- INSTRUCTIONS FOR THE TASK
Of the lines listed below, return exactly those that run from the line containing "D1: LED white" through the line containing "U2: NOR CD4001", both included.

RECORDS FOR PROCESSING Start Marker

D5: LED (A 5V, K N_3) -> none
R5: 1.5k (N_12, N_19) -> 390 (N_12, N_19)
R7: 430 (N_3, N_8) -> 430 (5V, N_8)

RECORDS FOR PROCESSING End Marker
RECORDS FOR PROCESSING Start Marker

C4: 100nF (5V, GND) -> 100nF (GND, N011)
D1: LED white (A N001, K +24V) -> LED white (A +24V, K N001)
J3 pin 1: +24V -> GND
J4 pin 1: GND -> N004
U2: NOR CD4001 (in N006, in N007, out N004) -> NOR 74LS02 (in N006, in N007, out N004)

RECORDS FOR PROCESSING End Marker

- WRITTEN REPLY
D1: LED white (A N001, K +24V) -> LED white (A +24V, K N001)
J3 pin 1: +24V -> GND
J4 pin 1: GND -> N004
U2: NOR CD4001 (in N006, in N007, out N004) -> NOR 74LS02 (in N006, in N007, out N004)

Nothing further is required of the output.